• [Version comparison data]
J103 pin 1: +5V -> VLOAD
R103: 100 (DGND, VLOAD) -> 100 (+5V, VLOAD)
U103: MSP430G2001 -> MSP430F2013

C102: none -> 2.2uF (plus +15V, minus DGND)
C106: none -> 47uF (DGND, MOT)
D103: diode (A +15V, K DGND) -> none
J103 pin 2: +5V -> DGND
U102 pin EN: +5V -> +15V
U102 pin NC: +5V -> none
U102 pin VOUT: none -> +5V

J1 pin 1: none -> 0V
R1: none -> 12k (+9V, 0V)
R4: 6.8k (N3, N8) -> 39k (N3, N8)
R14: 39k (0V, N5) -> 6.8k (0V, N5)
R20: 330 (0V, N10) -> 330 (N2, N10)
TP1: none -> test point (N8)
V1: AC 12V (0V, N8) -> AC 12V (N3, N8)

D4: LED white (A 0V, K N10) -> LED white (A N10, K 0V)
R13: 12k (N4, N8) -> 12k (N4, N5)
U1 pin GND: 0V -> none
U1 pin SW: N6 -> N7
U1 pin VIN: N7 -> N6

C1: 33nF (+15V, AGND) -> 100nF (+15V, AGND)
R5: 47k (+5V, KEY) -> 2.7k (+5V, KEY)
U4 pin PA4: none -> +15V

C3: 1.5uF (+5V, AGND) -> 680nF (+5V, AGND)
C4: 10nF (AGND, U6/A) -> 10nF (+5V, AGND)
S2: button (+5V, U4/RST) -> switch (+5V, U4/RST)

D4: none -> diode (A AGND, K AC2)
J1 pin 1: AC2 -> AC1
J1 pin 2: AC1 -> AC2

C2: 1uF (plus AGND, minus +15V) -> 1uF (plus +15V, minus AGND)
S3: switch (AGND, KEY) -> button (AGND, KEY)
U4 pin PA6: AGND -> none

• [YOUR OBJECTIVE] Among the lines of the records, copy out each one that contains the word "switch".

• [SOLVED EXERCISE]
S2: button (+5V, U4/RST) -> switch (+5V, U4/RST)
S3: switch (AGND, KEY) -> button (AGND, KEY)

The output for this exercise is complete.